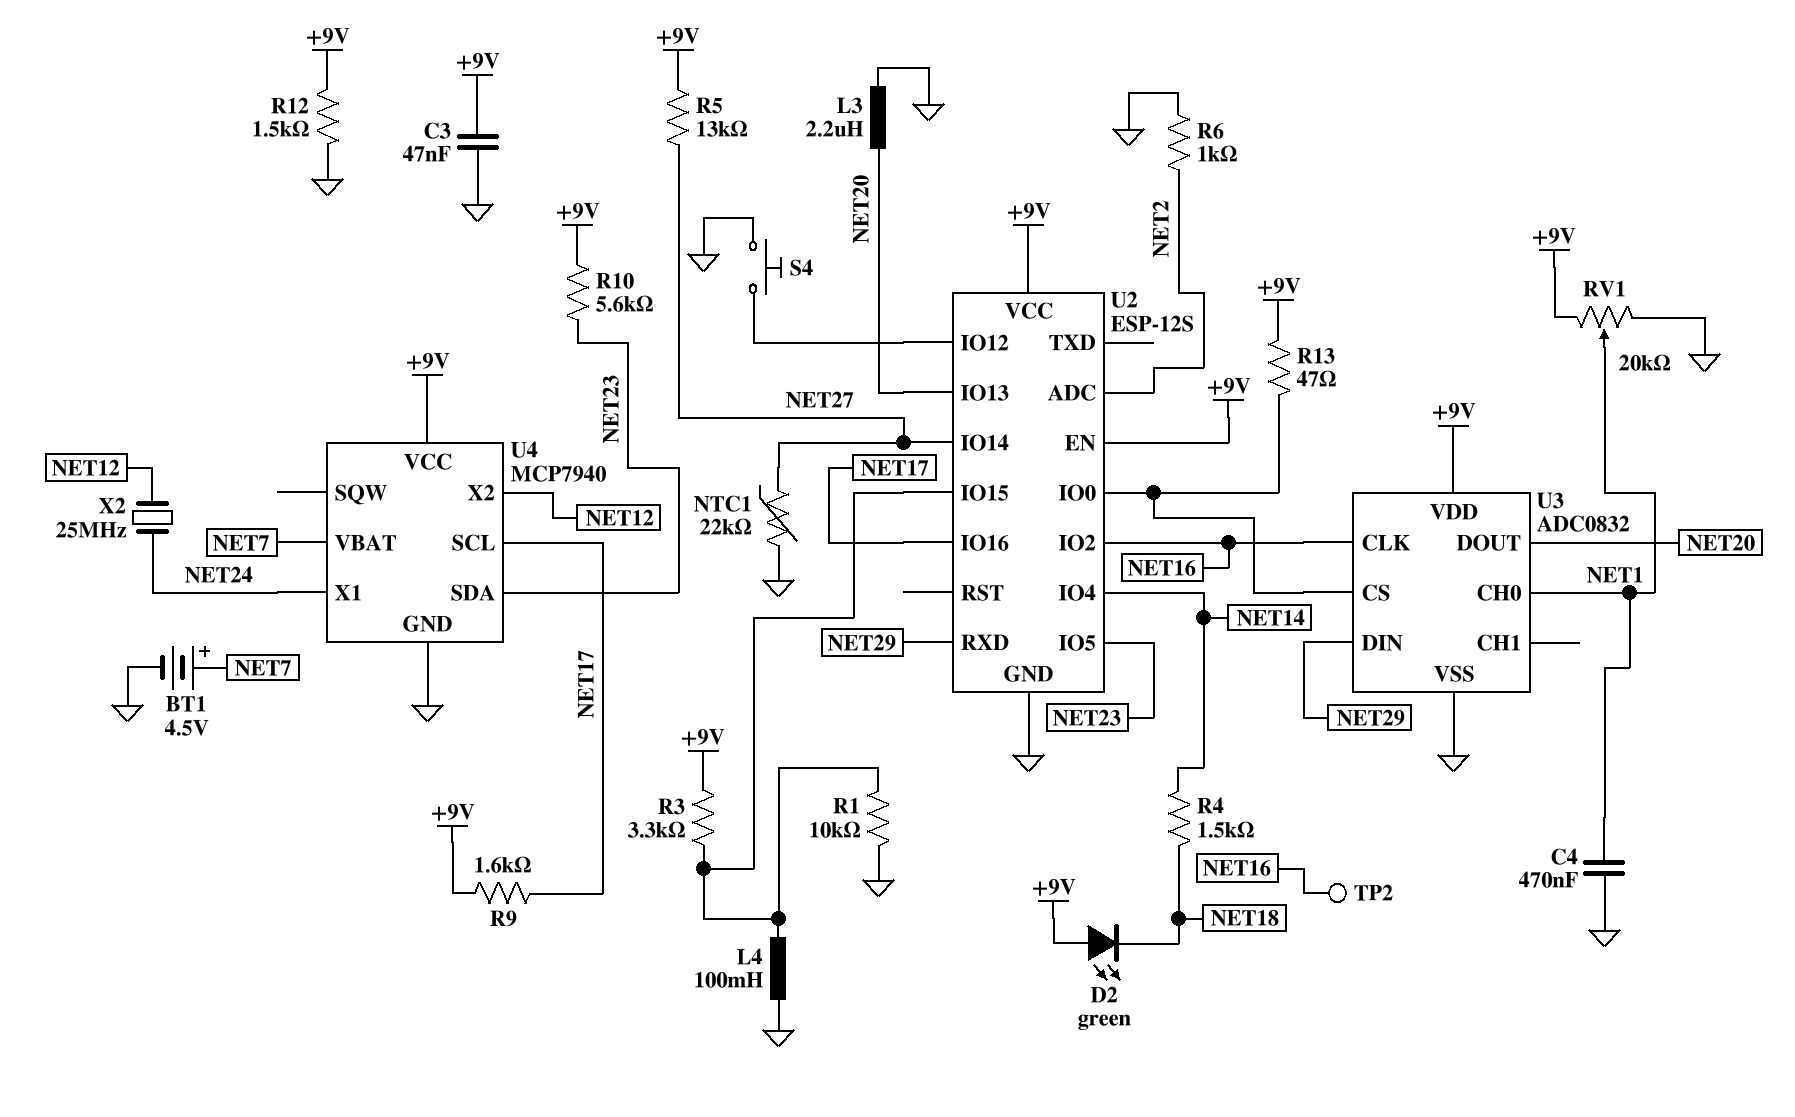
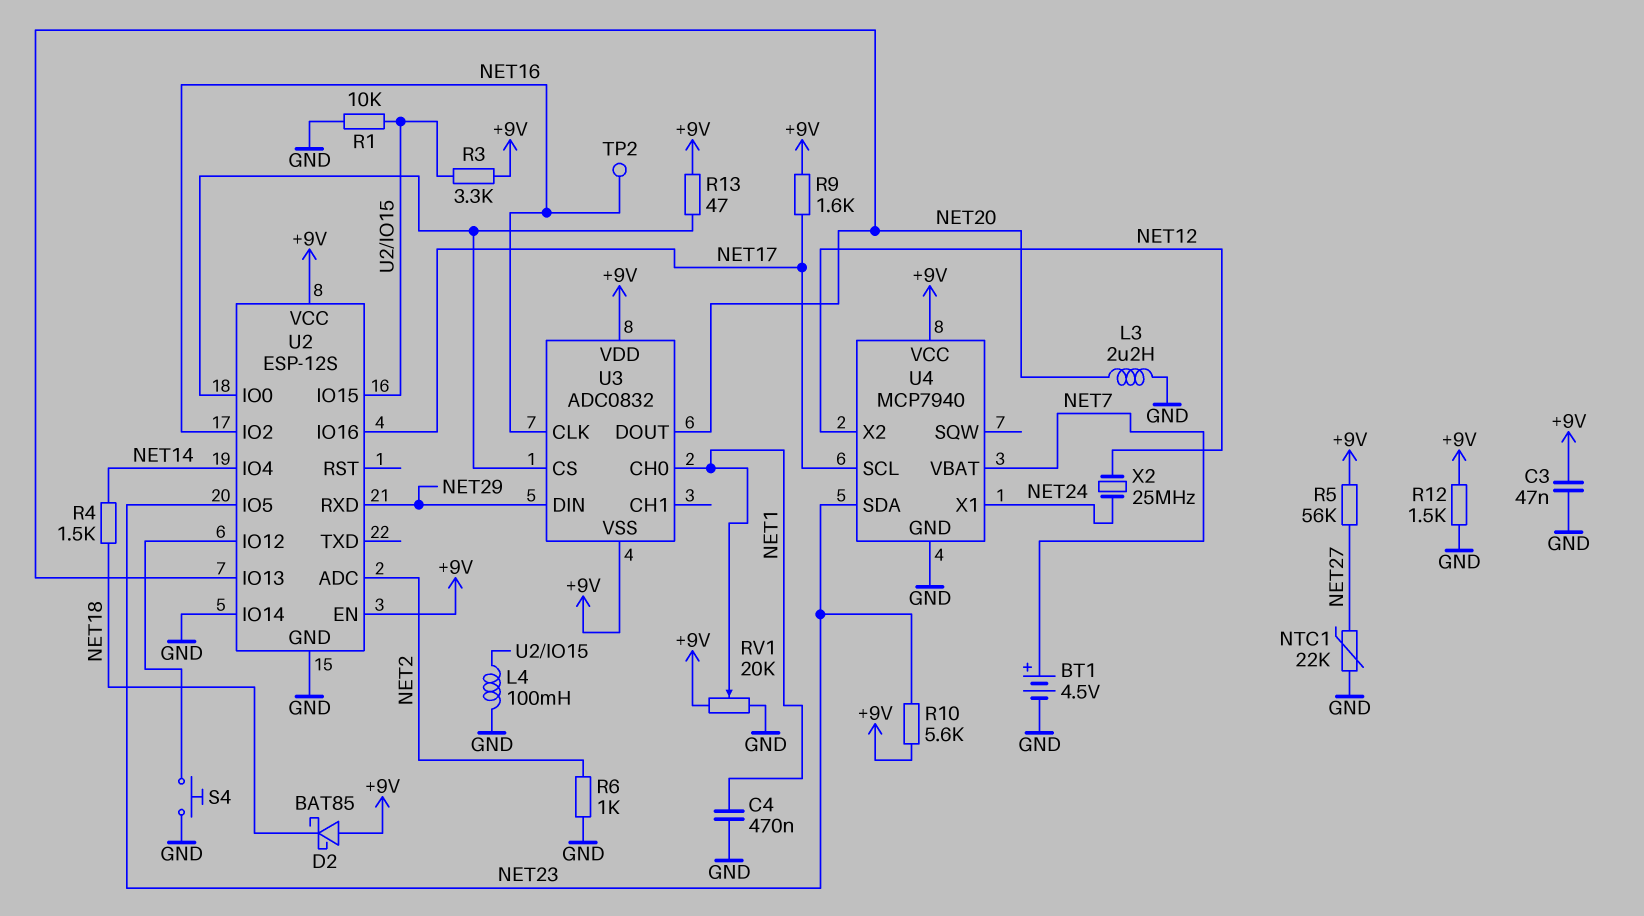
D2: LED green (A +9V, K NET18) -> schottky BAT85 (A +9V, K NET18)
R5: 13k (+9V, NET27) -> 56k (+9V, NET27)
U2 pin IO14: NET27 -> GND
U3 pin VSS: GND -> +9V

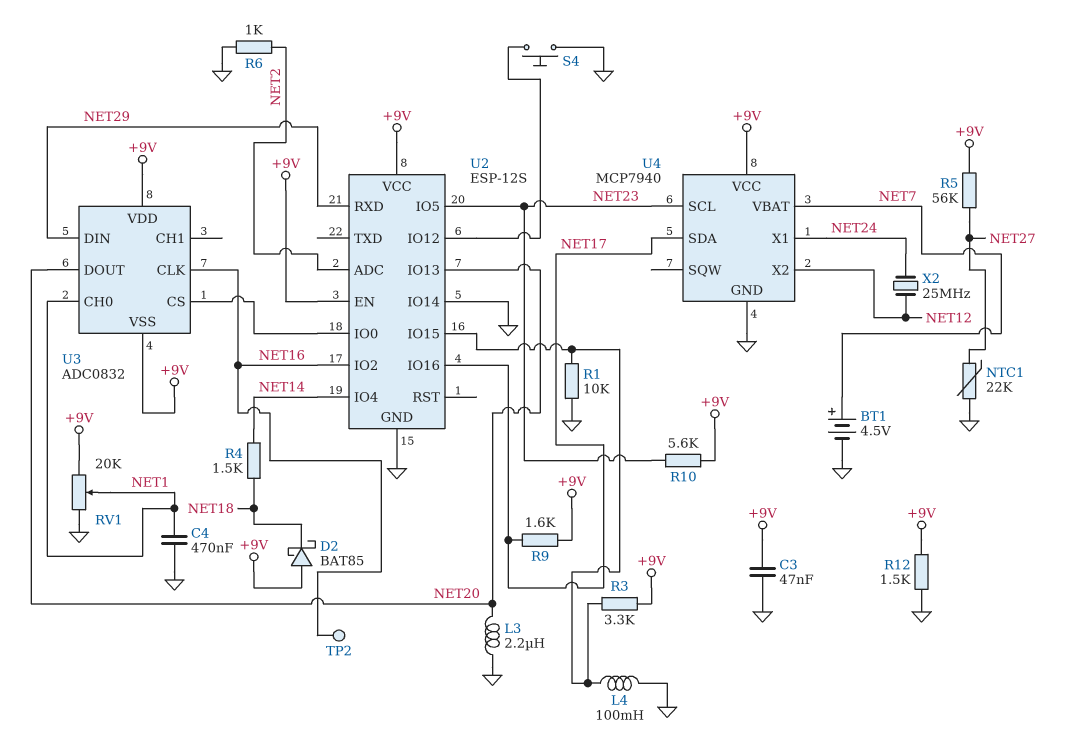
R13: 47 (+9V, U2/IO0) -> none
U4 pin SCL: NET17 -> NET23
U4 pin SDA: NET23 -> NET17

-=-=-=-=-

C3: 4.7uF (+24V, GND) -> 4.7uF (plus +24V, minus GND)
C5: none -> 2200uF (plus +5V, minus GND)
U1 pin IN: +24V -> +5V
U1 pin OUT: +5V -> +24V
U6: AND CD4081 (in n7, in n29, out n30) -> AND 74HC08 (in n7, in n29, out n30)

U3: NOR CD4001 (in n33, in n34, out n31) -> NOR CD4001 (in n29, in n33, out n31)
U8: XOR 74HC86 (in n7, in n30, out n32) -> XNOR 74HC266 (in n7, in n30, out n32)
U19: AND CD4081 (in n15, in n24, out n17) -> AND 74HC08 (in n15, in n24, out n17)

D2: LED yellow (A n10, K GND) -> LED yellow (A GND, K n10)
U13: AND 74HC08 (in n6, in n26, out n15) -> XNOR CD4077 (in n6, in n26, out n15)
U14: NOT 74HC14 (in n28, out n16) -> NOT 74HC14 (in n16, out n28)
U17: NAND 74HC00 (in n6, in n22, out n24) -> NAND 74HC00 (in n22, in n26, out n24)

-=-=-=-=-

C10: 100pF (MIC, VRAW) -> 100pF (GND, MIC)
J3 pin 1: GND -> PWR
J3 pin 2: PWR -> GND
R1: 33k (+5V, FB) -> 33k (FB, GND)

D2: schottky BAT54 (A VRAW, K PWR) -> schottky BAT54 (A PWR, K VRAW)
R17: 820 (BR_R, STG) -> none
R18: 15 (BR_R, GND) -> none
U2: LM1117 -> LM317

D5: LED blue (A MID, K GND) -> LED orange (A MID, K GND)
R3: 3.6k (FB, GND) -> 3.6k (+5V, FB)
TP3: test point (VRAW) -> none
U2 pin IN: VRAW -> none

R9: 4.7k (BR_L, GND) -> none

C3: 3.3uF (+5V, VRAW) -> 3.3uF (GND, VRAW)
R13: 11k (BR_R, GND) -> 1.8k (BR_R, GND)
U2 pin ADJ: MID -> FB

-=-=-=-=-

• [WHAT YOU SHOULD DO]: Print only what lies in the material above starting at the line with "C10: 100pF (MIC, VRAW) -> 100pF (GND, MIC)" and ending at the line with "U2 pin ADJ: MID -> FB", every line exactly as given.

• [SOLUTION FOR THIS EXERCISE]:
C10: 100pF (MIC, VRAW) -> 100pF (GND, MIC)
J3 pin 1: GND -> PWR
J3 pin 2: PWR -> GND
R1: 33k (+5V, FB) -> 33k (FB, GND)

D2: schottky BAT54 (A VRAW, K PWR) -> schottky BAT54 (A PWR, K VRAW)
R17: 820 (BR_R, STG) -> none
R18: 15 (BR_R, GND) -> none
U2: LM1117 -> LM317

D5: LED blue (A MID, K GND) -> LED orange (A MID, K GND)
R3: 3.6k (FB, GND) -> 3.6k (+5V, FB)
TP3: test point (VRAW) -> none
U2 pin IN: VRAW -> none

R9: 4.7k (BR_L, GND) -> none

C3: 3.3uF (+5V, VRAW) -> 3.3uF (GND, VRAW)
R13: 11k (BR_R, GND) -> 1.8k (BR_R, GND)
U2 pin ADJ: MID -> FB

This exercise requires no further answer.